== SUPPLIED RECORDS ==

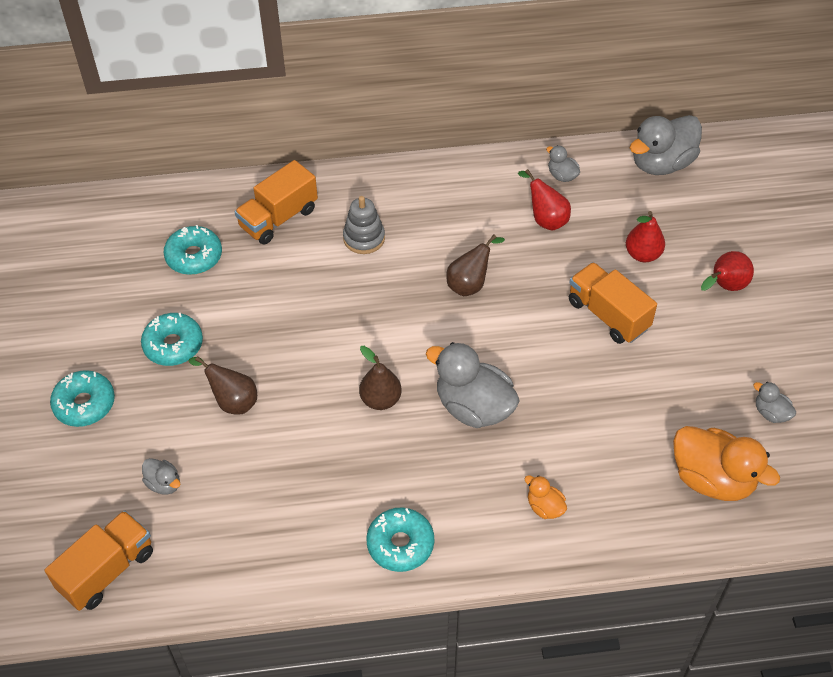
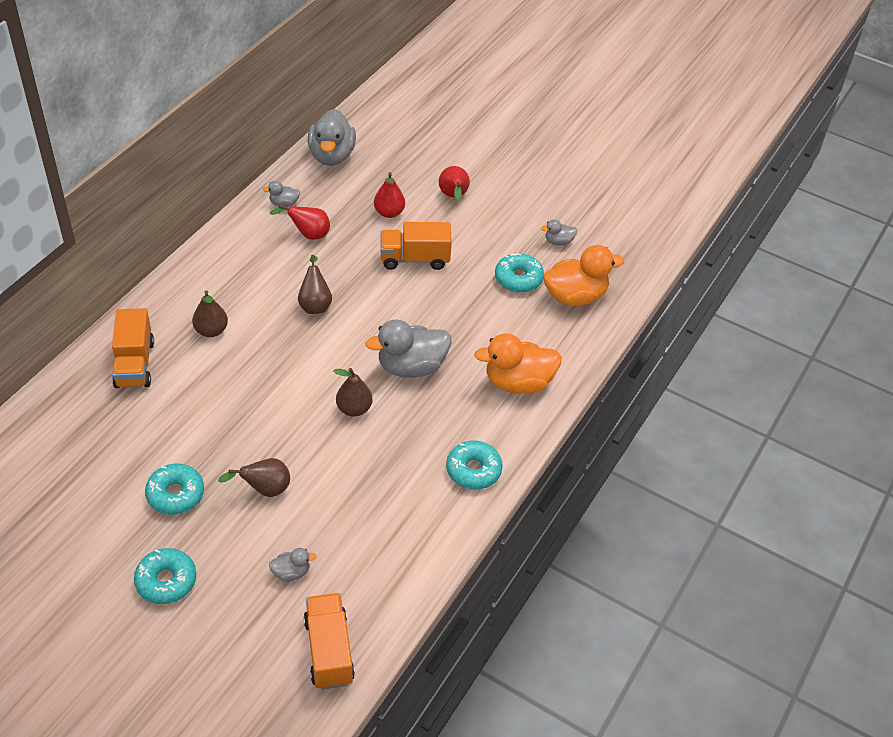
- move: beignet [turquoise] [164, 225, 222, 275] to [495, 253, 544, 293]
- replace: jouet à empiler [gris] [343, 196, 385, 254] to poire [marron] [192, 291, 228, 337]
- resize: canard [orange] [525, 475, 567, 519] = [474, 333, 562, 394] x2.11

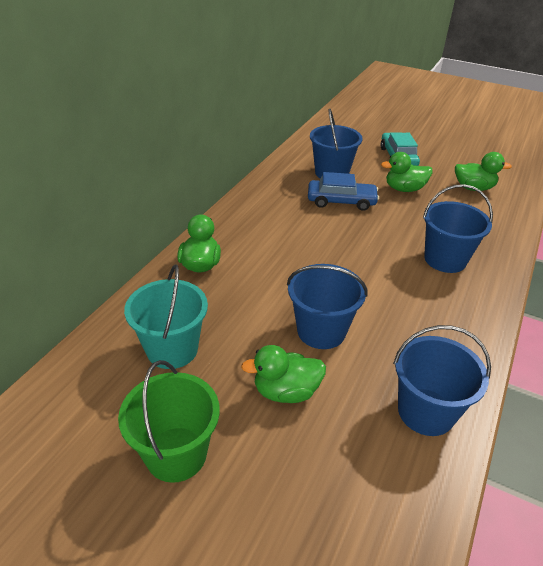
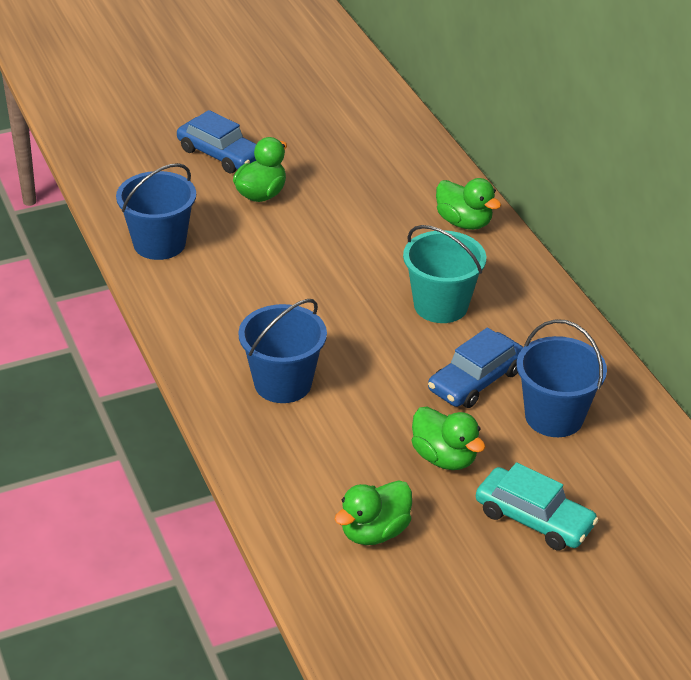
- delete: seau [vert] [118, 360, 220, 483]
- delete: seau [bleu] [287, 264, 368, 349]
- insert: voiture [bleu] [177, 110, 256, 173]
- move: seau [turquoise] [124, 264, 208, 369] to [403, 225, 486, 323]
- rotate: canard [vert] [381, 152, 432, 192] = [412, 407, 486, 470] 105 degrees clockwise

===
== SUPPLIED RECORDS ==

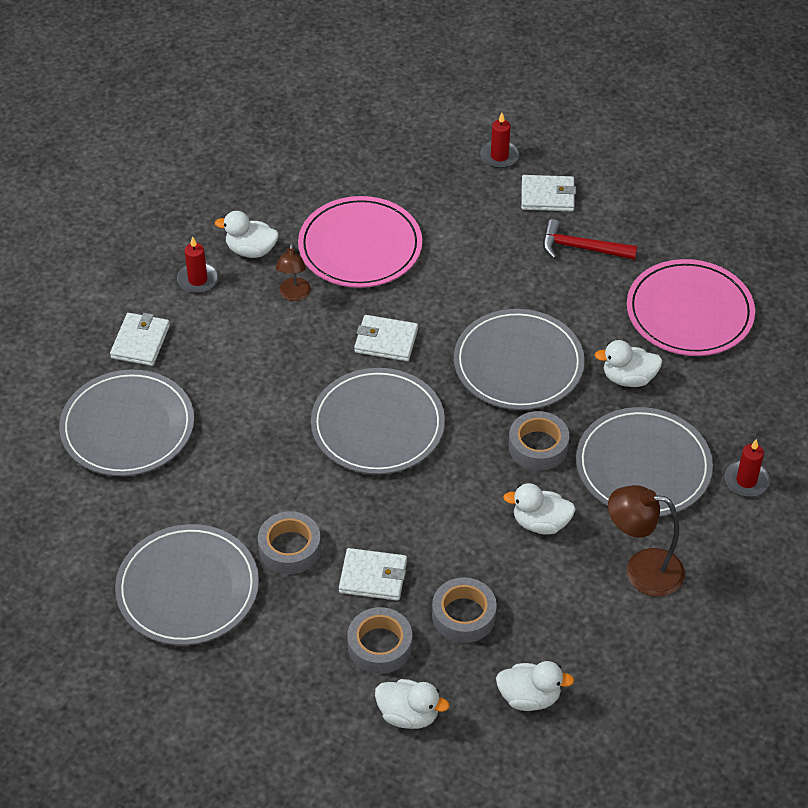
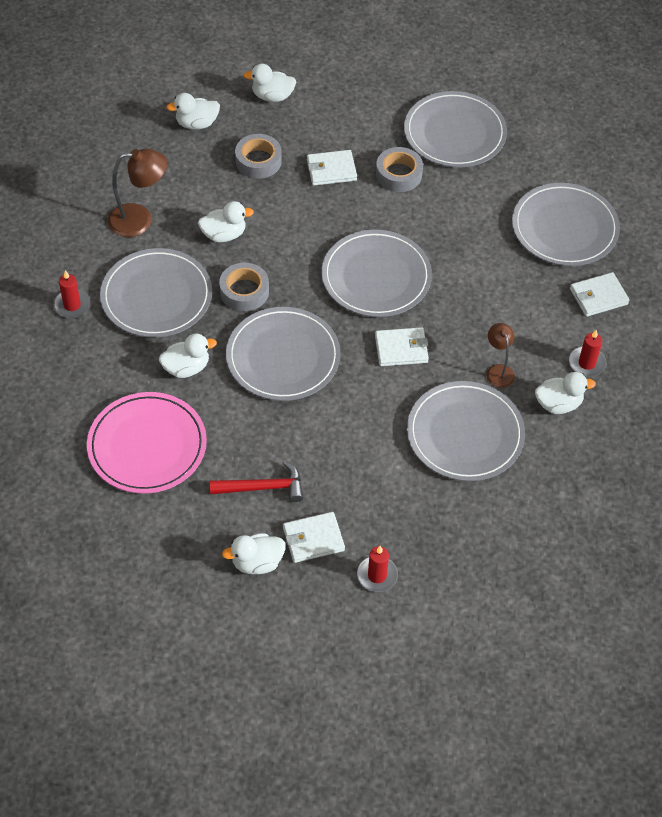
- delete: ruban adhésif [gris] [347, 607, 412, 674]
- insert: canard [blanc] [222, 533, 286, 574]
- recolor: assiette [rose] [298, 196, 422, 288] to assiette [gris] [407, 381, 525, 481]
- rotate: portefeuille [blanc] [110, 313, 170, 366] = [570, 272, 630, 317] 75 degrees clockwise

===

YOUR GOAL
Set the pictures aside and retype exactly the lines above from the line with "- move: beignet" to the line with "- rotate: canard", both included, adding no others.

SOLUTION TO THIS PROBLEM
- move: beignet [turquoise] [164, 225, 222, 275] to [495, 253, 544, 293]
- replace: jouet à empiler [gris] [343, 196, 385, 254] to poire [marron] [192, 291, 228, 337]
- resize: canard [orange] [525, 475, 567, 519] = [474, 333, 562, 394] x2.11

- delete: seau [vert] [118, 360, 220, 483]
- delete: seau [bleu] [287, 264, 368, 349]
- insert: voiture [bleu] [177, 110, 256, 173]
- move: seau [turquoise] [124, 264, 208, 369] to [403, 225, 486, 323]
- rotate: canard [vert] [381, 152, 432, 192] = [412, 407, 486, 470] 105 degrees clockwise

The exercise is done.